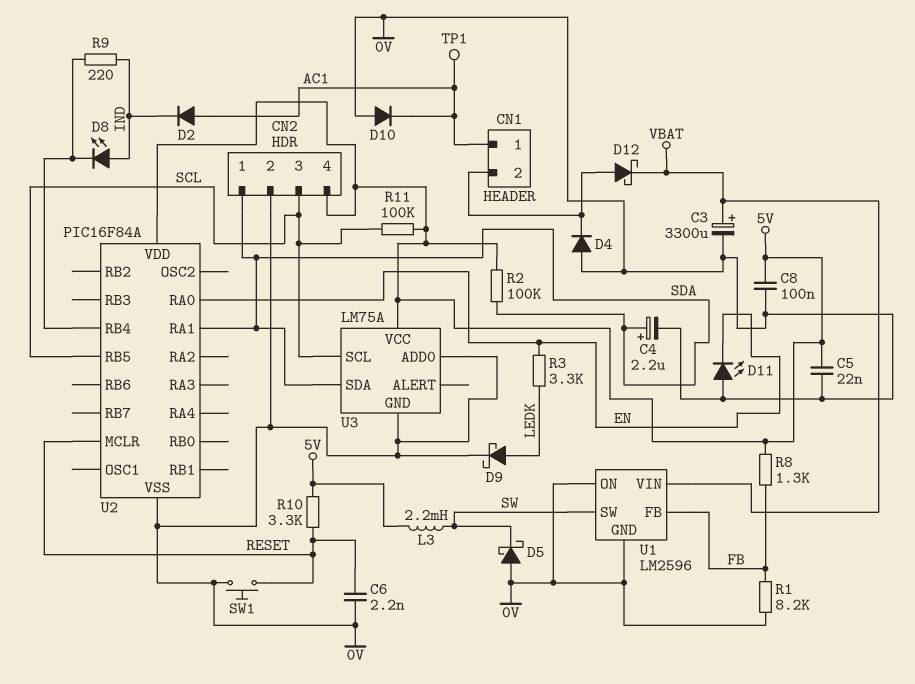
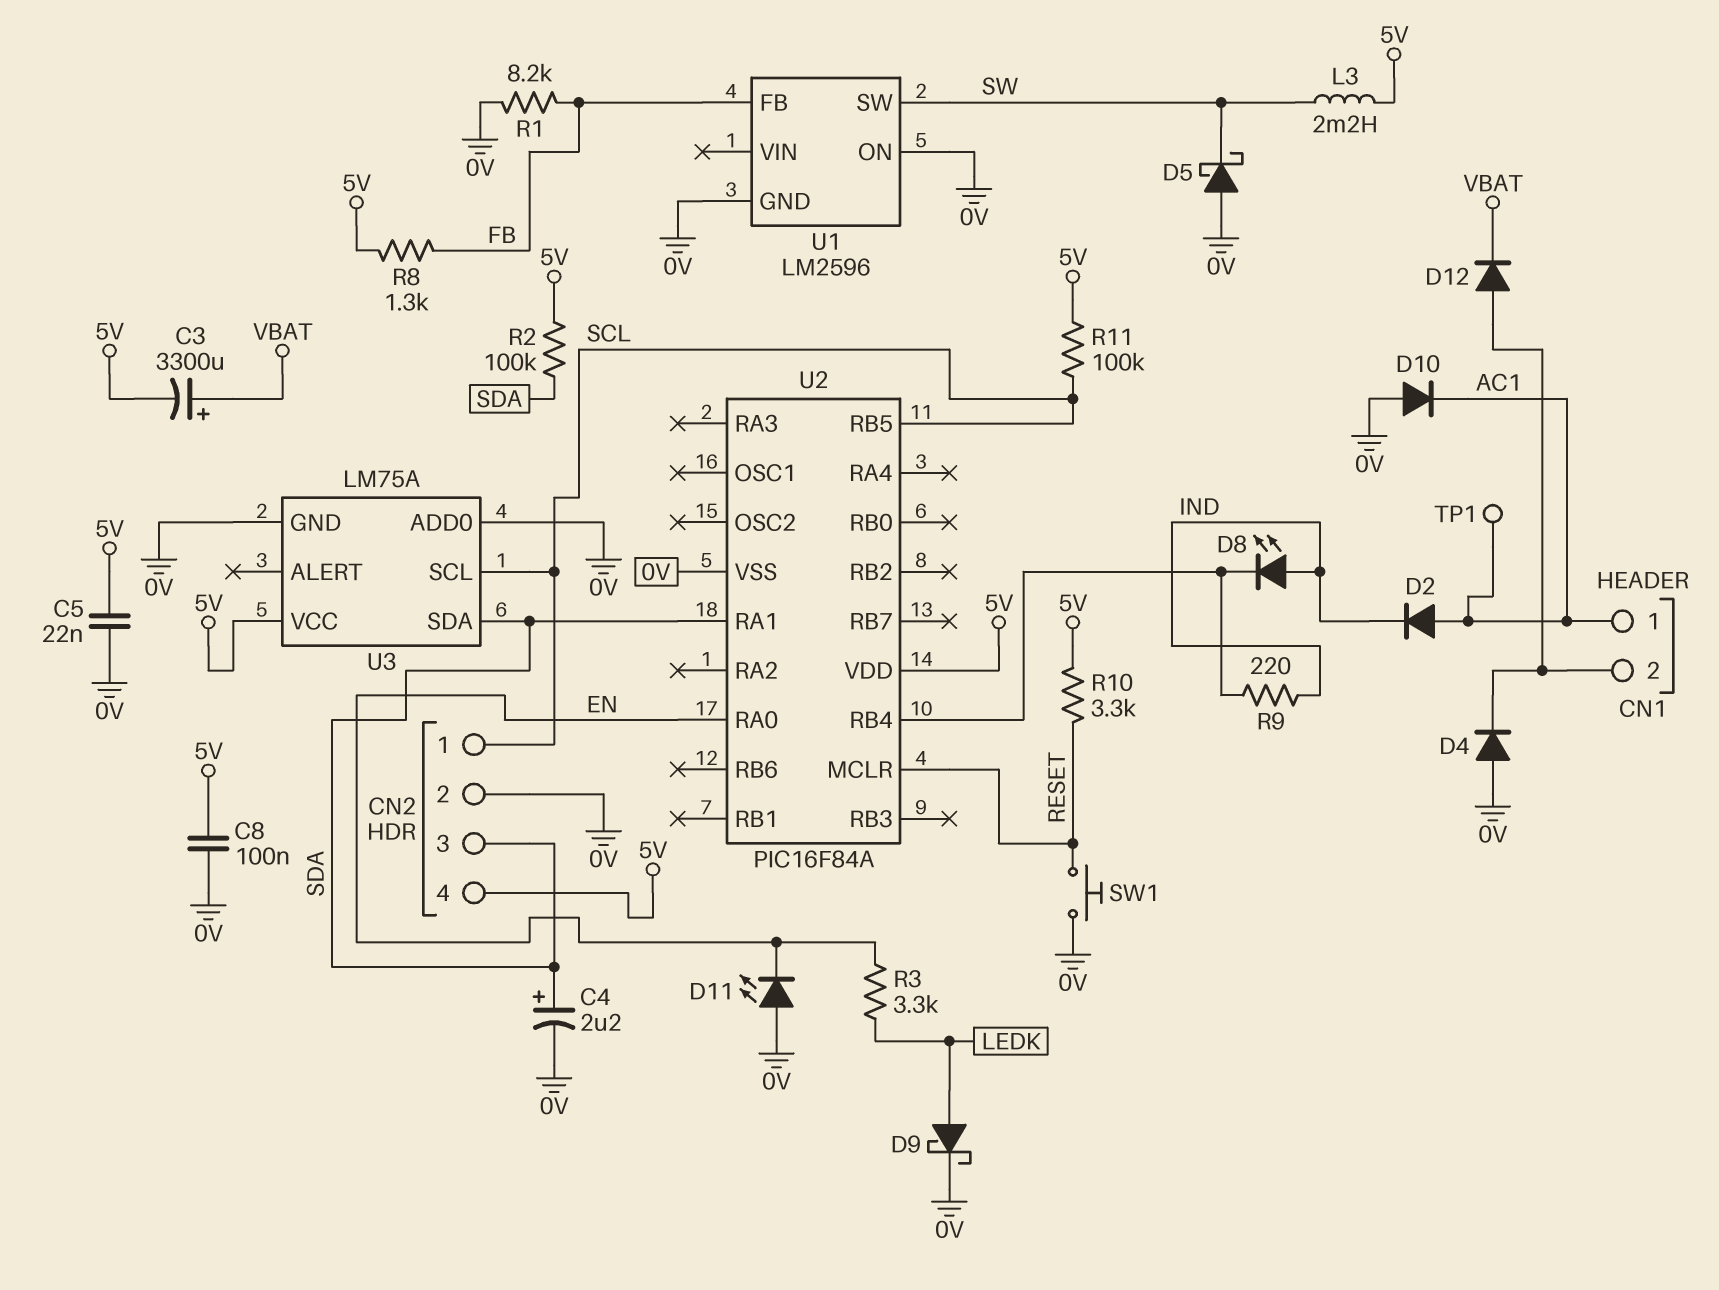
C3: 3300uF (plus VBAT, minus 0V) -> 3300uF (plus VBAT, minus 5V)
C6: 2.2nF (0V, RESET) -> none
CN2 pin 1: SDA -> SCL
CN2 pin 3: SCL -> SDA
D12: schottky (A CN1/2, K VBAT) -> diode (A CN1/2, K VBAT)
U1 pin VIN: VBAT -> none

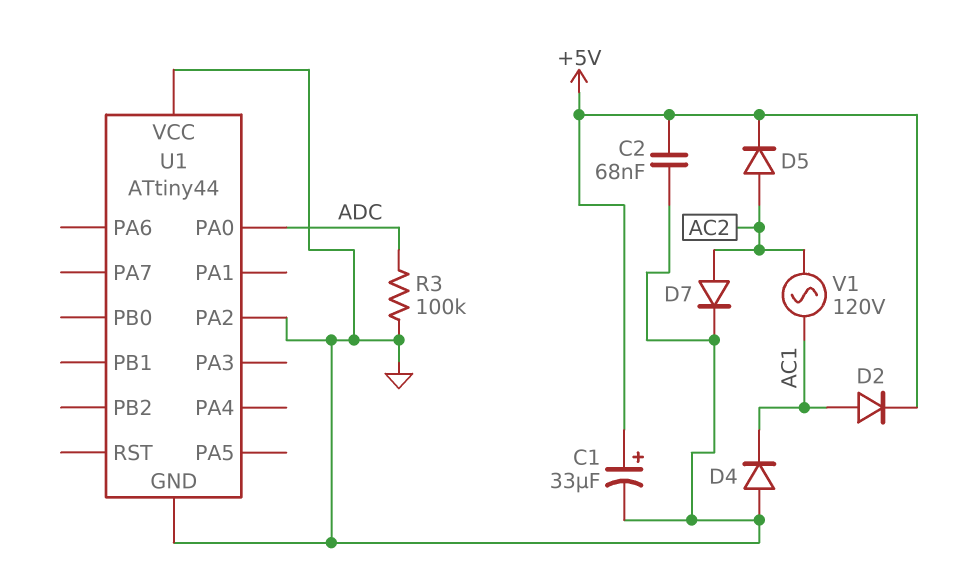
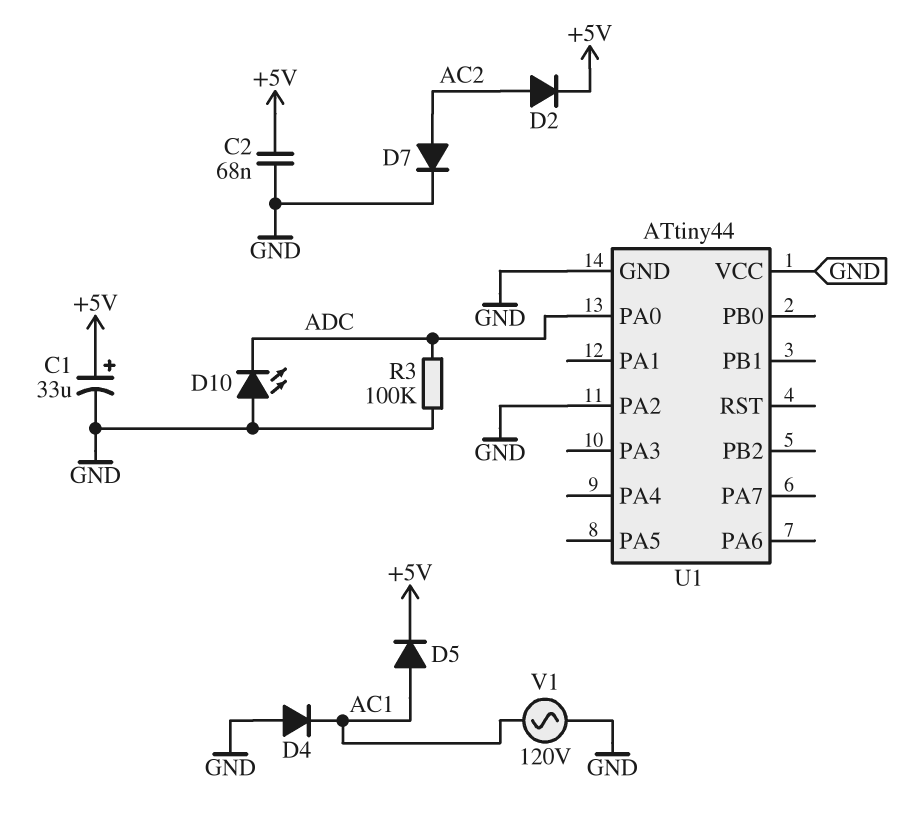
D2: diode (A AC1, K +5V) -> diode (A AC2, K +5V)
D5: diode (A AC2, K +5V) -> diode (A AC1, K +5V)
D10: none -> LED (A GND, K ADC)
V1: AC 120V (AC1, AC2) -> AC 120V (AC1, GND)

○ ○ ○ ○ ○ ○ ○

Copy out every line of the data in which the word "none" is found.

C6: 2.2nF (0V, RESET) -> none
U1 pin VIN: VBAT -> none
D10: none -> LED (A GND, K ADC)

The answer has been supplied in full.